Counting only the lines below that contain the word "diode", what is the total? Give it with no other words.

== Segment start ==

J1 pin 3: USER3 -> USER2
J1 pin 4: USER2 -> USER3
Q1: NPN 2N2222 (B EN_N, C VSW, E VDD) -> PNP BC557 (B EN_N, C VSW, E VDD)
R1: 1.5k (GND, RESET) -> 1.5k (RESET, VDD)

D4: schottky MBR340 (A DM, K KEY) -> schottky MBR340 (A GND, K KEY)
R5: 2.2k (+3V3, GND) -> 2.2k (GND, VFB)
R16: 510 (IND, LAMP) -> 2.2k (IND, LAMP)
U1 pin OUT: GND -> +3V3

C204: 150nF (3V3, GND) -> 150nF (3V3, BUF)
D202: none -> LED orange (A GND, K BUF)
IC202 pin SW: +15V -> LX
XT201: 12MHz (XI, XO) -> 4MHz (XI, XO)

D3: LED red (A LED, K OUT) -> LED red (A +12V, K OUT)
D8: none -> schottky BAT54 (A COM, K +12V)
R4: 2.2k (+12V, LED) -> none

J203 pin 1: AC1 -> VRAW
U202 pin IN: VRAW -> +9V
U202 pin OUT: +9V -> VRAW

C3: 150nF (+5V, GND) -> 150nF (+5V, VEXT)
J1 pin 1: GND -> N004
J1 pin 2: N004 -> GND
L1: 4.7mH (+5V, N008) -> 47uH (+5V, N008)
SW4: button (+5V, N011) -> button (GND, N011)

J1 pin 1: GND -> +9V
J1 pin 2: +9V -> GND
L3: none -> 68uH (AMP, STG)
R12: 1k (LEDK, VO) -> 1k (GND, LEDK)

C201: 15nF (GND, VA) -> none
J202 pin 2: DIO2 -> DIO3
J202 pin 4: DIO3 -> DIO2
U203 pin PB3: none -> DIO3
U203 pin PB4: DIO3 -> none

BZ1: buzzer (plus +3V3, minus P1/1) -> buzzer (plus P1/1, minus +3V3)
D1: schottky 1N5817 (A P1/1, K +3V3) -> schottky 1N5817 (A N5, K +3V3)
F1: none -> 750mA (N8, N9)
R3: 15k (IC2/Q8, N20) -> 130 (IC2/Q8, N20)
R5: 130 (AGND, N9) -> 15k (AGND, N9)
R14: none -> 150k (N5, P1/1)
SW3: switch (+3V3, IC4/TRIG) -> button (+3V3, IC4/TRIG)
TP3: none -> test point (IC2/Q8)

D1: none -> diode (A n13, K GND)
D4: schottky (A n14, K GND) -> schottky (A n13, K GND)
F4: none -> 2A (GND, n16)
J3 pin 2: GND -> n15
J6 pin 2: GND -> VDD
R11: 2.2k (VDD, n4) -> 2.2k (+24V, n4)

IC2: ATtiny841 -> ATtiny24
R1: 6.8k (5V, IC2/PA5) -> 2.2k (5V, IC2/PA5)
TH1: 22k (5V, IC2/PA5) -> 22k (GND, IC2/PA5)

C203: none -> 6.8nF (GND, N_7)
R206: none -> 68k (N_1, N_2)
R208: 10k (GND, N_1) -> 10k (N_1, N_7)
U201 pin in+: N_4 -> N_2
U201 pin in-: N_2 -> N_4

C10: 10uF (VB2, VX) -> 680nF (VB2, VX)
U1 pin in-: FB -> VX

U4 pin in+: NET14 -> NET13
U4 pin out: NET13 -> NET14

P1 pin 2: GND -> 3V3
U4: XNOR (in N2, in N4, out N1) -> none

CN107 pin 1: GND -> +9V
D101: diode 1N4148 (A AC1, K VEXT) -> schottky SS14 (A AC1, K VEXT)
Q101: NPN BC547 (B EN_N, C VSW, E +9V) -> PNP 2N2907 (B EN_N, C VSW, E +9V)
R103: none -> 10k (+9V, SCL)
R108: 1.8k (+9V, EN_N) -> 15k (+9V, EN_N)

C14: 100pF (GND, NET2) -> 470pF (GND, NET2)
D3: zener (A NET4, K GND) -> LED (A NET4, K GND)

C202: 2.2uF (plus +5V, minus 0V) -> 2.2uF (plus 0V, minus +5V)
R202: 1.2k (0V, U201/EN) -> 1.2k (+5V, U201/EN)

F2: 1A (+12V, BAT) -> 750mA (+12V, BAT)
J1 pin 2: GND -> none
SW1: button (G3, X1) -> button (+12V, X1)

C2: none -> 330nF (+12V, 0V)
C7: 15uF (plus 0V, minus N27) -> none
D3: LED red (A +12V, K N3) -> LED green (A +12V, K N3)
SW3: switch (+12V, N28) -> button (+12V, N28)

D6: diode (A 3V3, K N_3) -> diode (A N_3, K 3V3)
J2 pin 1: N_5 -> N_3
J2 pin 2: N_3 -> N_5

== Segment end ==

> _FINISHED TASK_:
3